*** Begin section ***

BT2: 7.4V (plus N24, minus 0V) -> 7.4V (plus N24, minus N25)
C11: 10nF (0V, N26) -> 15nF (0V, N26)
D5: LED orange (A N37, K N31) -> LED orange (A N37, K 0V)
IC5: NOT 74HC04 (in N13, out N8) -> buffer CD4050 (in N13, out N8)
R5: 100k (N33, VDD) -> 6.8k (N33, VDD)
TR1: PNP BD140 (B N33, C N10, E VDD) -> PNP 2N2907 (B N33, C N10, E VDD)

*** End section ***
*** Begin section ***

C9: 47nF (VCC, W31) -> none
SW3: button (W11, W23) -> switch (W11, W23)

*** End section ***
*** Begin section ***

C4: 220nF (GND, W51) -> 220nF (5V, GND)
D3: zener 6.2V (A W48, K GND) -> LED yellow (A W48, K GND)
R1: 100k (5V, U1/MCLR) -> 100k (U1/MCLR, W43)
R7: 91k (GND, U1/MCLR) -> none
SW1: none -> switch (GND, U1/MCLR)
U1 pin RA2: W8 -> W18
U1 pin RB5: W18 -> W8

*** End section ***

Work to be completed: Look above for the line with "D5: LED orange" and the line with "TR1: PNP BD140", and reproduce exactly those two lines plus every line between, nothing more.

Answer section:
D5: LED orange (A N37, K N31) -> LED orange (A N37, K 0V)
IC5: NOT 74HC04 (in N13, out N8) -> buffer CD4050 (in N13, out N8)
R5: 100k (N33, VDD) -> 6.8k (N33, VDD)
TR1: PNP BD140 (B N33, C N10, E VDD) -> PNP 2N2907 (B N33, C N10, E VDD)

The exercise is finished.